◆ **Work order**:
The records below are to be retyped in full. Keep every word.

◆ **Given records**:
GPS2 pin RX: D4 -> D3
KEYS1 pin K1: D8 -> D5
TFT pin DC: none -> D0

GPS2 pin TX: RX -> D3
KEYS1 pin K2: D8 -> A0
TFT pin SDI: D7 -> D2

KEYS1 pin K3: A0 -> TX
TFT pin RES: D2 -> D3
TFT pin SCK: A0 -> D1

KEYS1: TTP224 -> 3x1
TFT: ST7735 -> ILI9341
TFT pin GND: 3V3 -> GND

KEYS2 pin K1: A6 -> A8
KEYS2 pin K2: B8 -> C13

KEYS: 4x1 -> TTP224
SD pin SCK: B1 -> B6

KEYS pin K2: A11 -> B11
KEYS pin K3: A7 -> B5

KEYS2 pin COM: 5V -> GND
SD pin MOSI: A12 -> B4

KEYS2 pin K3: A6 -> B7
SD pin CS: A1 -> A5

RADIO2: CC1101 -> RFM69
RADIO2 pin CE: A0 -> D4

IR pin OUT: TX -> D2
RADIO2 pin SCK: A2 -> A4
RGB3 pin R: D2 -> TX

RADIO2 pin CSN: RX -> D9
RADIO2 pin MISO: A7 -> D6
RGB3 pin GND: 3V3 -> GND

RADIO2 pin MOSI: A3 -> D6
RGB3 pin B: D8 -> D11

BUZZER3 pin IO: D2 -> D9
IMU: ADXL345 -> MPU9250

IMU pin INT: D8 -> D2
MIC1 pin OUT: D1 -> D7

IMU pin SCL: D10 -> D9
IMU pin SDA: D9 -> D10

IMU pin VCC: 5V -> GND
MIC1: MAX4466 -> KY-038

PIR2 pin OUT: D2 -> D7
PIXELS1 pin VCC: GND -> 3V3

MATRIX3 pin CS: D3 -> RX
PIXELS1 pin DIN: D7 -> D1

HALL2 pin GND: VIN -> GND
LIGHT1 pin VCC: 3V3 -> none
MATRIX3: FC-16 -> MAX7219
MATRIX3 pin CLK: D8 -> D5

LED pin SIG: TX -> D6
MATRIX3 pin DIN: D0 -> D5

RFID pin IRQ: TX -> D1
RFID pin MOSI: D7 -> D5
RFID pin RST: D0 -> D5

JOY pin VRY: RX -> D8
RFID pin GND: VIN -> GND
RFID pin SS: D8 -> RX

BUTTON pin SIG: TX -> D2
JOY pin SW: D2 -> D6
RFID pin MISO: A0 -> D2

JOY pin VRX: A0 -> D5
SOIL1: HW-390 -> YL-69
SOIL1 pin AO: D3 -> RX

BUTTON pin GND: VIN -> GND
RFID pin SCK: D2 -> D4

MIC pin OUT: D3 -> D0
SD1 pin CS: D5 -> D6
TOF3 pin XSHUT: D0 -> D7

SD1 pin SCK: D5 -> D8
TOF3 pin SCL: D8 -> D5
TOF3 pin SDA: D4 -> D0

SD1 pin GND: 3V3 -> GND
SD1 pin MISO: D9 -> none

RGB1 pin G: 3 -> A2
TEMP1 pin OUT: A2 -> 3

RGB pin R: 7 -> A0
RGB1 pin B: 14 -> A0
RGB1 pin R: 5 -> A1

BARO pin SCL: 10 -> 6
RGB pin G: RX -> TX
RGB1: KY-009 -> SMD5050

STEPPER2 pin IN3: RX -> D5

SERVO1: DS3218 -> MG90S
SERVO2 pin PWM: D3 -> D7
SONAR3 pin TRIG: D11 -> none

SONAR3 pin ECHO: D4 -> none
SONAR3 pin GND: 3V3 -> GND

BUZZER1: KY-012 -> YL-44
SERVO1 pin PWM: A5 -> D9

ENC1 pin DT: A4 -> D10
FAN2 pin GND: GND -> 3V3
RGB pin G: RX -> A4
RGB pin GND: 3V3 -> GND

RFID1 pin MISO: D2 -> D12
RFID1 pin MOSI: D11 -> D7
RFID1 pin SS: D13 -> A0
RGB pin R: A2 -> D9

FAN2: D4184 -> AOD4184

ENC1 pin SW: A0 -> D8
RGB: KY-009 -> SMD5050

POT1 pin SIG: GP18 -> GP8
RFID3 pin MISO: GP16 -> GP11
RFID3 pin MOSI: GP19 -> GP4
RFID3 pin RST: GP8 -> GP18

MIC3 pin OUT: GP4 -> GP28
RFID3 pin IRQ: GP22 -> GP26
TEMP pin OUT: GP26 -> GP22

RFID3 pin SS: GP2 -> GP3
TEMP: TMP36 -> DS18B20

◆ **Output for this exercise**:
GPS2 pin RX: D4 -> D3
KEYS1 pin K1: D8 -> D5
TFT pin DC: none -> D0

GPS2 pin TX: RX -> D3
KEYS1 pin K2: D8 -> A0
TFT pin SDI: D7 -> D2

KEYS1 pin K3: A0 -> TX
TFT pin RES: D2 -> D3
TFT pin SCK: A0 -> D1

KEYS1: TTP224 -> 3x1
TFT: ST7735 -> ILI9341
TFT pin GND: 3V3 -> GND

KEYS2 pin K1: A6 -> A8
KEYS2 pin K2: B8 -> C13

KEYS: 4x1 -> TTP224
SD pin SCK: B1 -> B6

KEYS pin K2: A11 -> B11
KEYS pin K3: A7 -> B5

KEYS2 pin COM: 5V -> GND
SD pin MOSI: A12 -> B4

KEYS2 pin K3: A6 -> B7
SD pin CS: A1 -> A5

RADIO2: CC1101 -> RFM69
RADIO2 pin CE: A0 -> D4

IR pin OUT: TX -> D2
RADIO2 pin SCK: A2 -> A4
RGB3 pin R: D2 -> TX

RADIO2 pin CSN: RX -> D9
RADIO2 pin MISO: A7 -> D6
RGB3 pin GND: 3V3 -> GND

RADIO2 pin MOSI: A3 -> D6
RGB3 pin B: D8 -> D11

BUZZER3 pin IO: D2 -> D9
IMU: ADXL345 -> MPU9250

IMU pin INT: D8 -> D2
MIC1 pin OUT: D1 -> D7

IMU pin SCL: D10 -> D9
IMU pin SDA: D9 -> D10

IMU pin VCC: 5V -> GND
MIC1: MAX4466 -> KY-038

PIR2 pin OUT: D2 -> D7
PIXELS1 pin VCC: GND -> 3V3

MATRIX3 pin CS: D3 -> RX
PIXELS1 pin DIN: D7 -> D1

HALL2 pin GND: VIN -> GND
LIGHT1 pin VCC: 3V3 -> none
MATRIX3: FC-16 -> MAX7219
MATRIX3 pin CLK: D8 -> D5

LED pin SIG: TX -> D6
MATRIX3 pin DIN: D0 -> D5

RFID pin IRQ: TX -> D1
RFID pin MOSI: D7 -> D5
RFID pin RST: D0 -> D5

JOY pin VRY: RX -> D8
RFID pin GND: VIN -> GND
RFID pin SS: D8 -> RX

BUTTON pin SIG: TX -> D2
JOY pin SW: D2 -> D6
RFID pin MISO: A0 -> D2

JOY pin VRX: A0 -> D5
SOIL1: HW-390 -> YL-69
SOIL1 pin AO: D3 -> RX

BUTTON pin GND: VIN -> GND
RFID pin SCK: D2 -> D4

MIC pin OUT: D3 -> D0
SD1 pin CS: D5 -> D6
TOF3 pin XSHUT: D0 -> D7

SD1 pin SCK: D5 -> D8
TOF3 pin SCL: D8 -> D5
TOF3 pin SDA: D4 -> D0

SD1 pin GND: 3V3 -> GND
SD1 pin MISO: D9 -> none

RGB1 pin G: 3 -> A2
TEMP1 pin OUT: A2 -> 3

RGB pin R: 7 -> A0
RGB1 pin B: 14 -> A0
RGB1 pin R: 5 -> A1

BARO pin SCL: 10 -> 6
RGB pin G: RX -> TX
RGB1: KY-009 -> SMD5050

STEPPER2 pin IN3: RX -> D5

SERVO1: DS3218 -> MG90S
SERVO2 pin PWM: D3 -> D7
SONAR3 pin TRIG: D11 -> none

SONAR3 pin ECHO: D4 -> none
SONAR3 pin GND: 3V3 -> GND

BUZZER1: KY-012 -> YL-44
SERVO1 pin PWM: A5 -> D9

ENC1 pin DT: A4 -> D10
FAN2 pin GND: GND -> 3V3
RGB pin G: RX -> A4
RGB pin GND: 3V3 -> GND

RFID1 pin MISO: D2 -> D12
RFID1 pin MOSI: D11 -> D7
RFID1 pin SS: D13 -> A0
RGB pin R: A2 -> D9

FAN2: D4184 -> AOD4184

ENC1 pin SW: A0 -> D8
RGB: KY-009 -> SMD5050

POT1 pin SIG: GP18 -> GP8
RFID3 pin MISO: GP16 -> GP11
RFID3 pin MOSI: GP19 -> GP4
RFID3 pin RST: GP8 -> GP18

MIC3 pin OUT: GP4 -> GP28
RFID3 pin IRQ: GP22 -> GP26
TEMP pin OUT: GP26 -> GP22

RFID3 pin SS: GP2 -> GP3
TEMP: TMP36 -> DS18B20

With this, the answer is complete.